- **WORK TO BE COMPLETED**: In the records below, the line with "black book: 4 -> 3" opens the range and the line with "turquoise gift: 0 -> 2" closes it; print that range exactly and nothing else.

- **GIVEN ENTRIES**:
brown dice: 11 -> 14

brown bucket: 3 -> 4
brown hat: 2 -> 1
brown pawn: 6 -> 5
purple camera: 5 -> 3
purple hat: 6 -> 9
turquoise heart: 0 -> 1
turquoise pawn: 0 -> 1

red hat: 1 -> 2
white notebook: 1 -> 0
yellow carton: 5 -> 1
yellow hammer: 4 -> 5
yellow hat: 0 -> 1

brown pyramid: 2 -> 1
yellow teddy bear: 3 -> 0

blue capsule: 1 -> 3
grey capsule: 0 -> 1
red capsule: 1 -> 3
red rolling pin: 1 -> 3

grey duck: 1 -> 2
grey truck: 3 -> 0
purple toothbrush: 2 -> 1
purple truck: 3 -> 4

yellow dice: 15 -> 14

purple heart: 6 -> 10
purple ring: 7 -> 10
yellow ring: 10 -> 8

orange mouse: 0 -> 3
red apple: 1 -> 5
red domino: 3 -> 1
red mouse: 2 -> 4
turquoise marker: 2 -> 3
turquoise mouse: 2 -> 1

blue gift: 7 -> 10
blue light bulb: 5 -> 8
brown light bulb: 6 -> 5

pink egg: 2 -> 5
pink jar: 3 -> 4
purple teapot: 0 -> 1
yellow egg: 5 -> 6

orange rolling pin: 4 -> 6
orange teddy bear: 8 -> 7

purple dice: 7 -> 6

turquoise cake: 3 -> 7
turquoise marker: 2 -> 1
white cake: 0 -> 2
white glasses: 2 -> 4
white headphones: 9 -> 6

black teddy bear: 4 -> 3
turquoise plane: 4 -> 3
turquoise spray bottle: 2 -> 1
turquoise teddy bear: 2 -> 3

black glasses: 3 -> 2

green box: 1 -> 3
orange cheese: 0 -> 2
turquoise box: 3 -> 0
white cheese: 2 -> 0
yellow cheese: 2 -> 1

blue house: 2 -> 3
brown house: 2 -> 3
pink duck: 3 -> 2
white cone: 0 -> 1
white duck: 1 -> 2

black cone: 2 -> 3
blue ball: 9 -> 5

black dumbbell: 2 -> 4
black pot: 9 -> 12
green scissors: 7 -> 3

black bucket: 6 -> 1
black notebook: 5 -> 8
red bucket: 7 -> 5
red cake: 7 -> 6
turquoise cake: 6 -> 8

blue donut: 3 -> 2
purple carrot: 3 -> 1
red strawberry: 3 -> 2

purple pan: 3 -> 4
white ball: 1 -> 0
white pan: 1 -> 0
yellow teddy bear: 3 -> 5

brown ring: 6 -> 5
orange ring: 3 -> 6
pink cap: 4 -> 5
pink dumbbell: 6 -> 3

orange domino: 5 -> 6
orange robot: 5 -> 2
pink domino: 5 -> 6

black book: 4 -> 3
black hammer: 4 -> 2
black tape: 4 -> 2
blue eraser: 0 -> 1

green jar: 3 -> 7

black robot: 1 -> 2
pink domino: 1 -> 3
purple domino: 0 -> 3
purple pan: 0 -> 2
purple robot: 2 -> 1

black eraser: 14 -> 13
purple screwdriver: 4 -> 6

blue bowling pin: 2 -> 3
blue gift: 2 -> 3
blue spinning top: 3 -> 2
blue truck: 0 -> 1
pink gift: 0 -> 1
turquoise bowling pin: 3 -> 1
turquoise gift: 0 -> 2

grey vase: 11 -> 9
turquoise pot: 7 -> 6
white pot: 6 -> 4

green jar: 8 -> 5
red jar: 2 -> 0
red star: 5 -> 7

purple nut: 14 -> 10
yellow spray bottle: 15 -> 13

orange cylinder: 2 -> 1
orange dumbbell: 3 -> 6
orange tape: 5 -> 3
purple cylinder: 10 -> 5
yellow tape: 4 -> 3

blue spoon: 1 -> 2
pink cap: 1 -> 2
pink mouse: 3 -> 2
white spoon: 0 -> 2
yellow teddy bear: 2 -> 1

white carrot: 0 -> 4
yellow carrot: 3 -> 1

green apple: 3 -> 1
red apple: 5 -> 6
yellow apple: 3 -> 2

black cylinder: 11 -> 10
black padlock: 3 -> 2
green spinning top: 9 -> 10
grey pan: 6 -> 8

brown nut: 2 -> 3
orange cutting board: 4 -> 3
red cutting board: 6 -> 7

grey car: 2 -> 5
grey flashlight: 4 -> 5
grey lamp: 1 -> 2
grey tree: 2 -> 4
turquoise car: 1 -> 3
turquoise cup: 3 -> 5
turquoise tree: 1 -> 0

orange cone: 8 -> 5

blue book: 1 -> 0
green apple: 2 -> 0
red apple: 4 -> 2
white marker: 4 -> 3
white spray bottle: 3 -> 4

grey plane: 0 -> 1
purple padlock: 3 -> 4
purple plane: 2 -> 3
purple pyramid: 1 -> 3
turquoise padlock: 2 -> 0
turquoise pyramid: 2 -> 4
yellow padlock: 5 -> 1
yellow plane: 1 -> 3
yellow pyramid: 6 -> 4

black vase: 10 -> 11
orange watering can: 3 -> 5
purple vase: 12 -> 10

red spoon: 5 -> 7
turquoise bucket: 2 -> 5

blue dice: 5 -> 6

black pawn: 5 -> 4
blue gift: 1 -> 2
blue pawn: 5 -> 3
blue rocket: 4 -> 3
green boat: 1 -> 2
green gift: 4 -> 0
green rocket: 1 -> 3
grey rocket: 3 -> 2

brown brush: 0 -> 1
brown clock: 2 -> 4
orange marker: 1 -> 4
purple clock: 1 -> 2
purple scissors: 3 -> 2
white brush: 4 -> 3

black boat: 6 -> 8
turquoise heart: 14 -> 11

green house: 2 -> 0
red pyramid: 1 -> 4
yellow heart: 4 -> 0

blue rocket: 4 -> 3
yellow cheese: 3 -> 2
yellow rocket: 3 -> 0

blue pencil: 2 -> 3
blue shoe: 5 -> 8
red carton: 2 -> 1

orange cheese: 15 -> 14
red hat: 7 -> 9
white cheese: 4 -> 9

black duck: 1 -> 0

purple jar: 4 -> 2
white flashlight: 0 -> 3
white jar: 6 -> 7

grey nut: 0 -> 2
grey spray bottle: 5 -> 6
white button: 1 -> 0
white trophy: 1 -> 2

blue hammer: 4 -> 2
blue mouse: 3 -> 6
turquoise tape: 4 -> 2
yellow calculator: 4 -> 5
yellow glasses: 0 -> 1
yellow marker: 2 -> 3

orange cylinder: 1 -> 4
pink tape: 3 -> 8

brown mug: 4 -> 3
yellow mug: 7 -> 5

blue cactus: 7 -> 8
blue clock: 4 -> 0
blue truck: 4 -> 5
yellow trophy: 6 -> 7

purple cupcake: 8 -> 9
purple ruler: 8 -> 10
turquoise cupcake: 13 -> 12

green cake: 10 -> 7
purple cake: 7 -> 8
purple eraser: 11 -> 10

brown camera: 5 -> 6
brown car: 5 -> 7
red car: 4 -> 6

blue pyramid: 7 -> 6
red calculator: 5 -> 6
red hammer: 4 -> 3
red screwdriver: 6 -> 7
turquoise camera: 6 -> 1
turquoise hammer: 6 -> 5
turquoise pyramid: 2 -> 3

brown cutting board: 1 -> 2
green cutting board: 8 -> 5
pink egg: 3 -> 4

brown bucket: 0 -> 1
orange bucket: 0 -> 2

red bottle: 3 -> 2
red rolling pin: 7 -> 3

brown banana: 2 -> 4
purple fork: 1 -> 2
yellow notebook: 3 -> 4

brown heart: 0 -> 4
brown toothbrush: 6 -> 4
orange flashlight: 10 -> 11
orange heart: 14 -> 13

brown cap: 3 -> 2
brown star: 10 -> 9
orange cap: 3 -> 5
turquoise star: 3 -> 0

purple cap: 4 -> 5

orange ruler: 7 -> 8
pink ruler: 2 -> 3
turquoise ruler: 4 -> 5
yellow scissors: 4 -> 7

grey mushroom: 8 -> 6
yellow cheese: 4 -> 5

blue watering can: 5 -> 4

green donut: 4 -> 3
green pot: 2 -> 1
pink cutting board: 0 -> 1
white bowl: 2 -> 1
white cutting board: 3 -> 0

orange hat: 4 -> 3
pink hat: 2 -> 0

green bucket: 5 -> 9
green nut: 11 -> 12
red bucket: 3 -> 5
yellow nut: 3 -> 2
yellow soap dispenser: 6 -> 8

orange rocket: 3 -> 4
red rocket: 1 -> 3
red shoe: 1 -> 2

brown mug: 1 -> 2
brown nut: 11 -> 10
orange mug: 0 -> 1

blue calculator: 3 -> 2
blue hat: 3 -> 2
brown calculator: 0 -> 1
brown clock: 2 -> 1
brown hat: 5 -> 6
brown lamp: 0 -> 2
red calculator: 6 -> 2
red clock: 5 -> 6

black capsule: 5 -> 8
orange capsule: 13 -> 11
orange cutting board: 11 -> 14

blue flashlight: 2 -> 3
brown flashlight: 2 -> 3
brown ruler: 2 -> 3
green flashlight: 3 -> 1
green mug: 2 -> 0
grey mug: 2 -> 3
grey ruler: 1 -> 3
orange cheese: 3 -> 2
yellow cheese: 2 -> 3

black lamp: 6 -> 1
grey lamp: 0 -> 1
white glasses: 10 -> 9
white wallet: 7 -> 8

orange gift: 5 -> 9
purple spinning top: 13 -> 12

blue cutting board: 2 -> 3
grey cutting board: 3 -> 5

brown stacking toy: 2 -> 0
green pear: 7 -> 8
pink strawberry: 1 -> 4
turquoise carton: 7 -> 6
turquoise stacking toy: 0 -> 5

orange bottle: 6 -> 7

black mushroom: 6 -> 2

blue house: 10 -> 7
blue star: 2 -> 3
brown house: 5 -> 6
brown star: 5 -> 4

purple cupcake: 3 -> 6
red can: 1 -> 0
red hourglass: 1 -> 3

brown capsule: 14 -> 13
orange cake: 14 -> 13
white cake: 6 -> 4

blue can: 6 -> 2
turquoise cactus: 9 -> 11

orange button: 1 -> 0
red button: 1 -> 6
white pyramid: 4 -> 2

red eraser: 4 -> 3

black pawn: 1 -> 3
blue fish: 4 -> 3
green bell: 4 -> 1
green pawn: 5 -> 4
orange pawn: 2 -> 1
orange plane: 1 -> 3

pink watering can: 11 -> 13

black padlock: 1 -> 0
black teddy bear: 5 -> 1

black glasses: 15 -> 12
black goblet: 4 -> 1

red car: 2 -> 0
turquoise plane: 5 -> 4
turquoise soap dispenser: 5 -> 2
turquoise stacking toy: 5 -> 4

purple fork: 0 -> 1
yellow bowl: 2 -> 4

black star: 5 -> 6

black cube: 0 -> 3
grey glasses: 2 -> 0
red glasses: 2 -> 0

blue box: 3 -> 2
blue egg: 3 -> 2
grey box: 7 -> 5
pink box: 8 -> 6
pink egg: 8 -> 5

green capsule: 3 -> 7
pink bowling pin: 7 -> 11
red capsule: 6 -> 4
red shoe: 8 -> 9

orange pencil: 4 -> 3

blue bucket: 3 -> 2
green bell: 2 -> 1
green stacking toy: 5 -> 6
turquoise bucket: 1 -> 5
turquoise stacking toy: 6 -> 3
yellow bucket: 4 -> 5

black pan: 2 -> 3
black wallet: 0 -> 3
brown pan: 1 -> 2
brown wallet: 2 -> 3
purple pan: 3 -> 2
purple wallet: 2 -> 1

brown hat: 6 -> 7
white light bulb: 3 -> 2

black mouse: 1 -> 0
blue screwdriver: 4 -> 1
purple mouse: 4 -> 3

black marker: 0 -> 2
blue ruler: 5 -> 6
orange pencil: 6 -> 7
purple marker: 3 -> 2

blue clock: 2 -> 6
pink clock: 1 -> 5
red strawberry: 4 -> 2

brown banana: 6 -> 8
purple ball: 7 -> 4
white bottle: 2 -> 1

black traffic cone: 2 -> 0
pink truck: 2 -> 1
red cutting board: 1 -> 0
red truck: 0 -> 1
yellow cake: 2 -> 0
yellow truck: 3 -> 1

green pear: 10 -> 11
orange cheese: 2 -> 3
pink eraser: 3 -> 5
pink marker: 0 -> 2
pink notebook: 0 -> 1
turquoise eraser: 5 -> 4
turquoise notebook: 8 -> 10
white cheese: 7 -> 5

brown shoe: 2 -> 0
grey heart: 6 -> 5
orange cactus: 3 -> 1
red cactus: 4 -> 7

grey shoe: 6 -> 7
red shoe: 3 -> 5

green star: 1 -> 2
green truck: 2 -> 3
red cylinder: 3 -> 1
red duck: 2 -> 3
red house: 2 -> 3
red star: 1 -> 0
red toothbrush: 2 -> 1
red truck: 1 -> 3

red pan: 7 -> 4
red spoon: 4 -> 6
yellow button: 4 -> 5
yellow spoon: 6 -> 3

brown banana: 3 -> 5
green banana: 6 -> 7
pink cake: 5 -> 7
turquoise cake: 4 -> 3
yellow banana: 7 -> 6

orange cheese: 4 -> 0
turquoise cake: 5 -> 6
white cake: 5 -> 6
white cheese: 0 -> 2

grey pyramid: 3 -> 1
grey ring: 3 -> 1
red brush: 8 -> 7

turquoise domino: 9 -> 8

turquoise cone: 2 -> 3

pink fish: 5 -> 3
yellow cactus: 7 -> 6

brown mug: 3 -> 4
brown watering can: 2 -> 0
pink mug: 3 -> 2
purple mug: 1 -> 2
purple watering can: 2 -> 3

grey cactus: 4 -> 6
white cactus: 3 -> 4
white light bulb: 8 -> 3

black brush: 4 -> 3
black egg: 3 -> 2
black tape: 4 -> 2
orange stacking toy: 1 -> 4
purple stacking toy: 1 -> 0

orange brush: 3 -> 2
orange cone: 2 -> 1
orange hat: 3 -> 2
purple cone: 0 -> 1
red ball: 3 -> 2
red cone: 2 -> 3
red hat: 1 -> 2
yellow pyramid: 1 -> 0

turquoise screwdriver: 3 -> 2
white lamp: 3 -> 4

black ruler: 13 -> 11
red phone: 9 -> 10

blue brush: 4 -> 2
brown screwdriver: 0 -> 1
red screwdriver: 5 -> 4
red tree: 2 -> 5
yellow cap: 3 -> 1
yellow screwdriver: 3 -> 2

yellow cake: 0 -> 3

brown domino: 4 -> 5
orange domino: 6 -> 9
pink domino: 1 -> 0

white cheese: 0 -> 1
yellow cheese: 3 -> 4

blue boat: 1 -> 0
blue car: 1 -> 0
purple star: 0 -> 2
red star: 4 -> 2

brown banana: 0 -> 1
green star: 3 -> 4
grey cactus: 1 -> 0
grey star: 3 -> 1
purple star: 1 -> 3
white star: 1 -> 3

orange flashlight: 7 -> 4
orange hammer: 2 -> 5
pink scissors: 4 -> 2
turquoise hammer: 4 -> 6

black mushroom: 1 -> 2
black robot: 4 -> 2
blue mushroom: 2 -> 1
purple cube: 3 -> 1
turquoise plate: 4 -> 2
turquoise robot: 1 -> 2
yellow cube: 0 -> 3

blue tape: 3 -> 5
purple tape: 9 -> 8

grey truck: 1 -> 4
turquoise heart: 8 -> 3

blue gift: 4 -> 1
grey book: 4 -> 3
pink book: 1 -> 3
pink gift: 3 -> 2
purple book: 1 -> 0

- **EXERCISE OUTPUT**:
black book: 4 -> 3
black hammer: 4 -> 2
black tape: 4 -> 2
blue eraser: 0 -> 1

green jar: 3 -> 7

black robot: 1 -> 2
pink domino: 1 -> 3
purple domino: 0 -> 3
purple pan: 0 -> 2
purple robot: 2 -> 1

black eraser: 14 -> 13
purple screwdriver: 4 -> 6

blue bowling pin: 2 -> 3
blue gift: 2 -> 3
blue spinning top: 3 -> 2
blue truck: 0 -> 1
pink gift: 0 -> 1
turquoise bowling pin: 3 -> 1
turquoise gift: 0 -> 2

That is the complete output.